DATASET RECORDS:
- - - - -

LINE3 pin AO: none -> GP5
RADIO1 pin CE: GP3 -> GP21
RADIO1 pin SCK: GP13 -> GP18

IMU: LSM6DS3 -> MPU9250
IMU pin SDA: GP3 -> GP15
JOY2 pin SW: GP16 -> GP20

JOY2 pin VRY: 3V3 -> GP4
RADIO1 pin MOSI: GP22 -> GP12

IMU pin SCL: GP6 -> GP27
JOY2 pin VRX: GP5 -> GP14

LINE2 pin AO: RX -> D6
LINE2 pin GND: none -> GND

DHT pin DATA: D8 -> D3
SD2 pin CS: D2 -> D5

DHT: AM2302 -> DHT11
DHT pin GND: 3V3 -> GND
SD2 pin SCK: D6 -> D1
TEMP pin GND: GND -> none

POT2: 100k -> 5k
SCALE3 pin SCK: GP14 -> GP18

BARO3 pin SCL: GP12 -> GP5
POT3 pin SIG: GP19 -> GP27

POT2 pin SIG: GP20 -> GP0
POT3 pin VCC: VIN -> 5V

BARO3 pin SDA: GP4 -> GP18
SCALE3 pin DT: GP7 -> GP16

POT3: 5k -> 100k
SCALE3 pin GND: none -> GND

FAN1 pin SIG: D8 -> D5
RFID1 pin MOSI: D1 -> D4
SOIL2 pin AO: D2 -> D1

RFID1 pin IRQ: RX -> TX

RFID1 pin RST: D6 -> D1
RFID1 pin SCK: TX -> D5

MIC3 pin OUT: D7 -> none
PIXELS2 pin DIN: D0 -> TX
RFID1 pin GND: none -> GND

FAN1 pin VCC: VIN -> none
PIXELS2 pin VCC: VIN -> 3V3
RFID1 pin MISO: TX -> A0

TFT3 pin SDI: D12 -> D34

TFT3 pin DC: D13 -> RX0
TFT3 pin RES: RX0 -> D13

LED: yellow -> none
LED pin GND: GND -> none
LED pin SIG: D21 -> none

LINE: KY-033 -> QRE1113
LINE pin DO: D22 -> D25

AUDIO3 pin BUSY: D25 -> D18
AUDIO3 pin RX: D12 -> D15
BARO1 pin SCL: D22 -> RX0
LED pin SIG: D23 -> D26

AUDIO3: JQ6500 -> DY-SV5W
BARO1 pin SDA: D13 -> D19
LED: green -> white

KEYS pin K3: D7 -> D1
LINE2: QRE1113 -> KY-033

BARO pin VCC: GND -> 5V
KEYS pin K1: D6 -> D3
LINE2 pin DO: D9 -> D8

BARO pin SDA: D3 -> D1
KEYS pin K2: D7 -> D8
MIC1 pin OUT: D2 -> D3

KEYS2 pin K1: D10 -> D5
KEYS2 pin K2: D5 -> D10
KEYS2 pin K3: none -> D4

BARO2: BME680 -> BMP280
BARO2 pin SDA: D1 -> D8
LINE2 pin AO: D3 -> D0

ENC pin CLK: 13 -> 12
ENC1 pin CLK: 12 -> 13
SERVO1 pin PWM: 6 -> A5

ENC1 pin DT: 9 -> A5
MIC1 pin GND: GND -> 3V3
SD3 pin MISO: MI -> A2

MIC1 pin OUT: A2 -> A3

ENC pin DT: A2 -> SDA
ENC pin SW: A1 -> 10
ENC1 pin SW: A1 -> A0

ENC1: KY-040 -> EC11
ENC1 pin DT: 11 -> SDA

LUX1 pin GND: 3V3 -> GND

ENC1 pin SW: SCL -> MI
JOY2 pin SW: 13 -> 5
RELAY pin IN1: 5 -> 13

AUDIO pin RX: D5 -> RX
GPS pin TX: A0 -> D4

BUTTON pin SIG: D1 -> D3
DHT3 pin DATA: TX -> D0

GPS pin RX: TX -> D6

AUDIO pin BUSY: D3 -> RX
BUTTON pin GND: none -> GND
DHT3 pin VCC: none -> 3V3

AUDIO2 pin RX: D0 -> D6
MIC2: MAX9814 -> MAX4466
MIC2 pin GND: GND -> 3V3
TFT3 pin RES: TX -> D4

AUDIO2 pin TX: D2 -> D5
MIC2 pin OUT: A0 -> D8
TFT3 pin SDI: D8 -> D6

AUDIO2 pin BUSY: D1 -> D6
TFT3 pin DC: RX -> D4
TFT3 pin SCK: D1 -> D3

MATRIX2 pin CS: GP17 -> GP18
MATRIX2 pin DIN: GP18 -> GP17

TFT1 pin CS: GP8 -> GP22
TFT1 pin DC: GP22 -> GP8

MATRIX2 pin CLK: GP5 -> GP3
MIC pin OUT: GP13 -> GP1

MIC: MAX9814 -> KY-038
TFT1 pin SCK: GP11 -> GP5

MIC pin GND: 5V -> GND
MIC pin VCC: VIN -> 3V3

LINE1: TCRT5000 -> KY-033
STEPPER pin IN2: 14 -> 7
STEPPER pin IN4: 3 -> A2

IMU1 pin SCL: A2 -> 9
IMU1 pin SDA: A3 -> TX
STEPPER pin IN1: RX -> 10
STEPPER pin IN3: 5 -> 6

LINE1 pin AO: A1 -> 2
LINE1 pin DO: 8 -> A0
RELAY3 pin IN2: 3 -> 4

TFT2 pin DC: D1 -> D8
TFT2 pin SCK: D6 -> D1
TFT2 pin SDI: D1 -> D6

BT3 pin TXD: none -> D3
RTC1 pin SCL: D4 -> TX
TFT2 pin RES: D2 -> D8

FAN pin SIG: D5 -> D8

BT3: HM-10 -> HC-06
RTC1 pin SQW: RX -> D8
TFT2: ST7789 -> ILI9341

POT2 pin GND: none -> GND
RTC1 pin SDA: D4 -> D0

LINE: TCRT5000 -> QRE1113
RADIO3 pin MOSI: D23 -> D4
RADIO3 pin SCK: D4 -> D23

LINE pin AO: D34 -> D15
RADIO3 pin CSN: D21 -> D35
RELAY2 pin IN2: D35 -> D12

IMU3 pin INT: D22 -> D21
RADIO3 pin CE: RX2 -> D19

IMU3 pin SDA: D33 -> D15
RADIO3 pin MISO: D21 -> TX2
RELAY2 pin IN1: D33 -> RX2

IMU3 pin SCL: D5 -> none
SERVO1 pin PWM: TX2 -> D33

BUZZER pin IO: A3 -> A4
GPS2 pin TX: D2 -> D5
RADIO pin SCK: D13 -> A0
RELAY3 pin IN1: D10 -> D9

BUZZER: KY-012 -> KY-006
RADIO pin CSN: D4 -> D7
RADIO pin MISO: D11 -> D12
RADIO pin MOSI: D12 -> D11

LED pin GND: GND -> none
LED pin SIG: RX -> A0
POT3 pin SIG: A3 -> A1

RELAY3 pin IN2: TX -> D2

- - - - -

ABOUT THIS EXERCISE:
Write the entries out again exactly.

RESPONSE TO THIS TASK:
LINE3 pin AO: none -> GP5
RADIO1 pin CE: GP3 -> GP21
RADIO1 pin SCK: GP13 -> GP18

IMU: LSM6DS3 -> MPU9250
IMU pin SDA: GP3 -> GP15
JOY2 pin SW: GP16 -> GP20

JOY2 pin VRY: 3V3 -> GP4
RADIO1 pin MOSI: GP22 -> GP12

IMU pin SCL: GP6 -> GP27
JOY2 pin VRX: GP5 -> GP14

LINE2 pin AO: RX -> D6
LINE2 pin GND: none -> GND

DHT pin DATA: D8 -> D3
SD2 pin CS: D2 -> D5

DHT: AM2302 -> DHT11
DHT pin GND: 3V3 -> GND
SD2 pin SCK: D6 -> D1
TEMP pin GND: GND -> none

POT2: 100k -> 5k
SCALE3 pin SCK: GP14 -> GP18

BARO3 pin SCL: GP12 -> GP5
POT3 pin SIG: GP19 -> GP27

POT2 pin SIG: GP20 -> GP0
POT3 pin VCC: VIN -> 5V

BARO3 pin SDA: GP4 -> GP18
SCALE3 pin DT: GP7 -> GP16

POT3: 5k -> 100k
SCALE3 pin GND: none -> GND

FAN1 pin SIG: D8 -> D5
RFID1 pin MOSI: D1 -> D4
SOIL2 pin AO: D2 -> D1

RFID1 pin IRQ: RX -> TX

RFID1 pin RST: D6 -> D1
RFID1 pin SCK: TX -> D5

MIC3 pin OUT: D7 -> none
PIXELS2 pin DIN: D0 -> TX
RFID1 pin GND: none -> GND

FAN1 pin VCC: VIN -> none
PIXELS2 pin VCC: VIN -> 3V3
RFID1 pin MISO: TX -> A0

TFT3 pin SDI: D12 -> D34

TFT3 pin DC: D13 -> RX0
TFT3 pin RES: RX0 -> D13

LED: yellow -> none
LED pin GND: GND -> none
LED pin SIG: D21 -> none

LINE: KY-033 -> QRE1113
LINE pin DO: D22 -> D25

AUDIO3 pin BUSY: D25 -> D18
AUDIO3 pin RX: D12 -> D15
BARO1 pin SCL: D22 -> RX0
LED pin SIG: D23 -> D26

AUDIO3: JQ6500 -> DY-SV5W
BARO1 pin SDA: D13 -> D19
LED: green -> white

KEYS pin K3: D7 -> D1
LINE2: QRE1113 -> KY-033

BARO pin VCC: GND -> 5V
KEYS pin K1: D6 -> D3
LINE2 pin DO: D9 -> D8

BARO pin SDA: D3 -> D1
KEYS pin K2: D7 -> D8
MIC1 pin OUT: D2 -> D3

KEYS2 pin K1: D10 -> D5
KEYS2 pin K2: D5 -> D10
KEYS2 pin K3: none -> D4

BARO2: BME680 -> BMP280
BARO2 pin SDA: D1 -> D8
LINE2 pin AO: D3 -> D0

ENC pin CLK: 13 -> 12
ENC1 pin CLK: 12 -> 13
SERVO1 pin PWM: 6 -> A5

ENC1 pin DT: 9 -> A5
MIC1 pin GND: GND -> 3V3
SD3 pin MISO: MI -> A2

MIC1 pin OUT: A2 -> A3

ENC pin DT: A2 -> SDA
ENC pin SW: A1 -> 10
ENC1 pin SW: A1 -> A0

ENC1: KY-040 -> EC11
ENC1 pin DT: 11 -> SDA

LUX1 pin GND: 3V3 -> GND

ENC1 pin SW: SCL -> MI
JOY2 pin SW: 13 -> 5
RELAY pin IN1: 5 -> 13

AUDIO pin RX: D5 -> RX
GPS pin TX: A0 -> D4

BUTTON pin SIG: D1 -> D3
DHT3 pin DATA: TX -> D0

GPS pin RX: TX -> D6

AUDIO pin BUSY: D3 -> RX
BUTTON pin GND: none -> GND
DHT3 pin VCC: none -> 3V3

AUDIO2 pin RX: D0 -> D6
MIC2: MAX9814 -> MAX4466
MIC2 pin GND: GND -> 3V3
TFT3 pin RES: TX -> D4

AUDIO2 pin TX: D2 -> D5
MIC2 pin OUT: A0 -> D8
TFT3 pin SDI: D8 -> D6

AUDIO2 pin BUSY: D1 -> D6
TFT3 pin DC: RX -> D4
TFT3 pin SCK: D1 -> D3

MATRIX2 pin CS: GP17 -> GP18
MATRIX2 pin DIN: GP18 -> GP17

TFT1 pin CS: GP8 -> GP22
TFT1 pin DC: GP22 -> GP8

MATRIX2 pin CLK: GP5 -> GP3
MIC pin OUT: GP13 -> GP1

MIC: MAX9814 -> KY-038
TFT1 pin SCK: GP11 -> GP5

MIC pin GND: 5V -> GND
MIC pin VCC: VIN -> 3V3

LINE1: TCRT5000 -> KY-033
STEPPER pin IN2: 14 -> 7
STEPPER pin IN4: 3 -> A2

IMU1 pin SCL: A2 -> 9
IMU1 pin SDA: A3 -> TX
STEPPER pin IN1: RX -> 10
STEPPER pin IN3: 5 -> 6

LINE1 pin AO: A1 -> 2
LINE1 pin DO: 8 -> A0
RELAY3 pin IN2: 3 -> 4

TFT2 pin DC: D1 -> D8
TFT2 pin SCK: D6 -> D1
TFT2 pin SDI: D1 -> D6

BT3 pin TXD: none -> D3
RTC1 pin SCL: D4 -> TX
TFT2 pin RES: D2 -> D8

FAN pin SIG: D5 -> D8

BT3: HM-10 -> HC-06
RTC1 pin SQW: RX -> D8
TFT2: ST7789 -> ILI9341

POT2 pin GND: none -> GND
RTC1 pin SDA: D4 -> D0

LINE: TCRT5000 -> QRE1113
RADIO3 pin MOSI: D23 -> D4
RADIO3 pin SCK: D4 -> D23

LINE pin AO: D34 -> D15
RADIO3 pin CSN: D21 -> D35
RELAY2 pin IN2: D35 -> D12

IMU3 pin INT: D22 -> D21
RADIO3 pin CE: RX2 -> D19

IMU3 pin SDA: D33 -> D15
RADIO3 pin MISO: D21 -> TX2
RELAY2 pin IN1: D33 -> RX2

IMU3 pin SCL: D5 -> none
SERVO1 pin PWM: TX2 -> D33

BUZZER pin IO: A3 -> A4
GPS2 pin TX: D2 -> D5
RADIO pin SCK: D13 -> A0
RELAY3 pin IN1: D10 -> D9

BUZZER: KY-012 -> KY-006
RADIO pin CSN: D4 -> D7
RADIO pin MISO: D11 -> D12
RADIO pin MOSI: D12 -> D11

LED pin GND: GND -> none
LED pin SIG: RX -> A0
POT3 pin SIG: A3 -> A1

RELAY3 pin IN2: TX -> D2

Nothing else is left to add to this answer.